● EXERCISE
Copy out, from the data, each line containing the string "brown".

● RECORDED INFORMATION
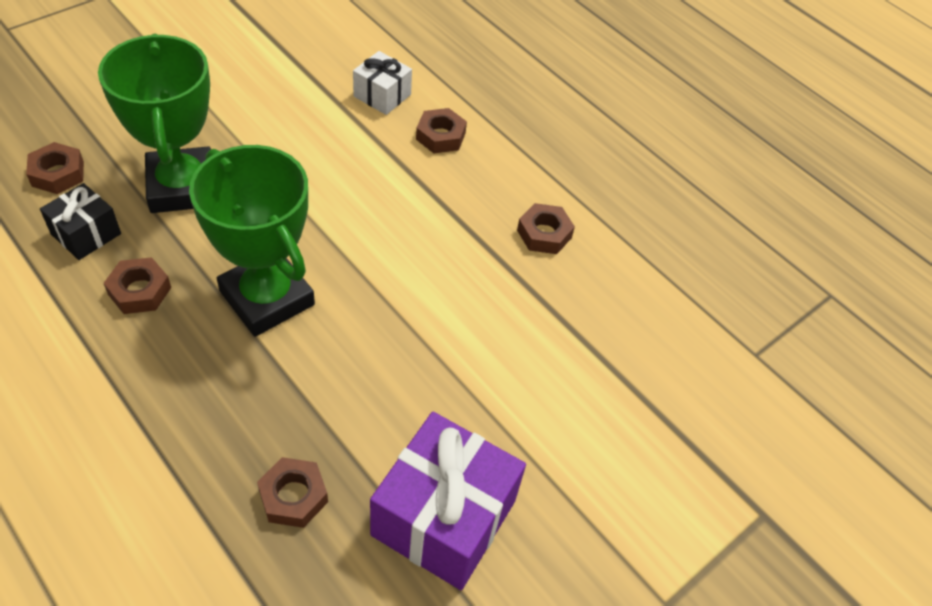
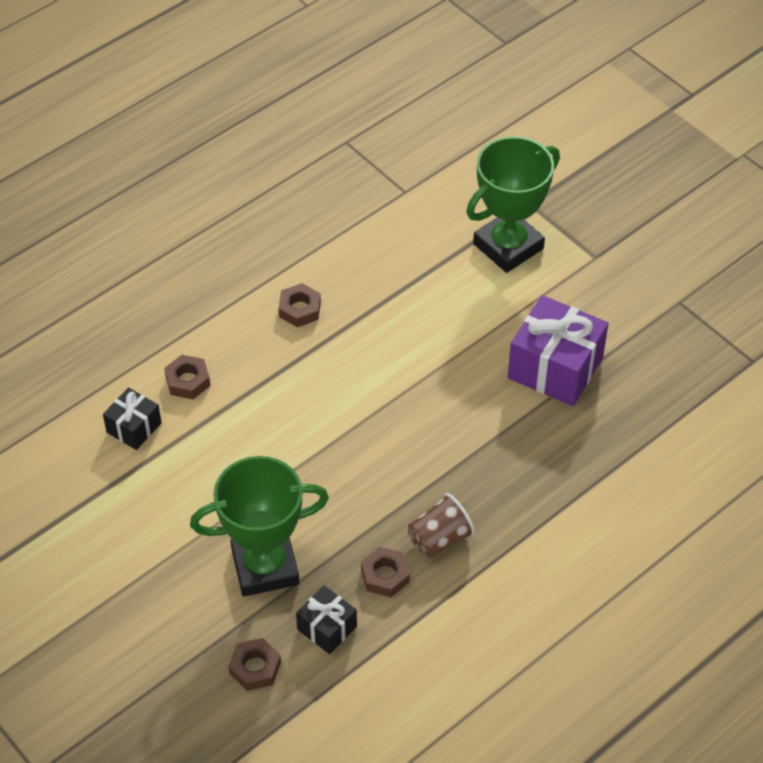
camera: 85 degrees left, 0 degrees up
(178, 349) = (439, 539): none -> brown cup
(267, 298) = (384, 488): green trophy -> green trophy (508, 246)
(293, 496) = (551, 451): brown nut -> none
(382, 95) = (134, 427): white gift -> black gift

● REPLY TO THE EXERCISE
(178, 349) = (439, 539): none -> brown cup
(293, 496) = (551, 451): brown nut -> none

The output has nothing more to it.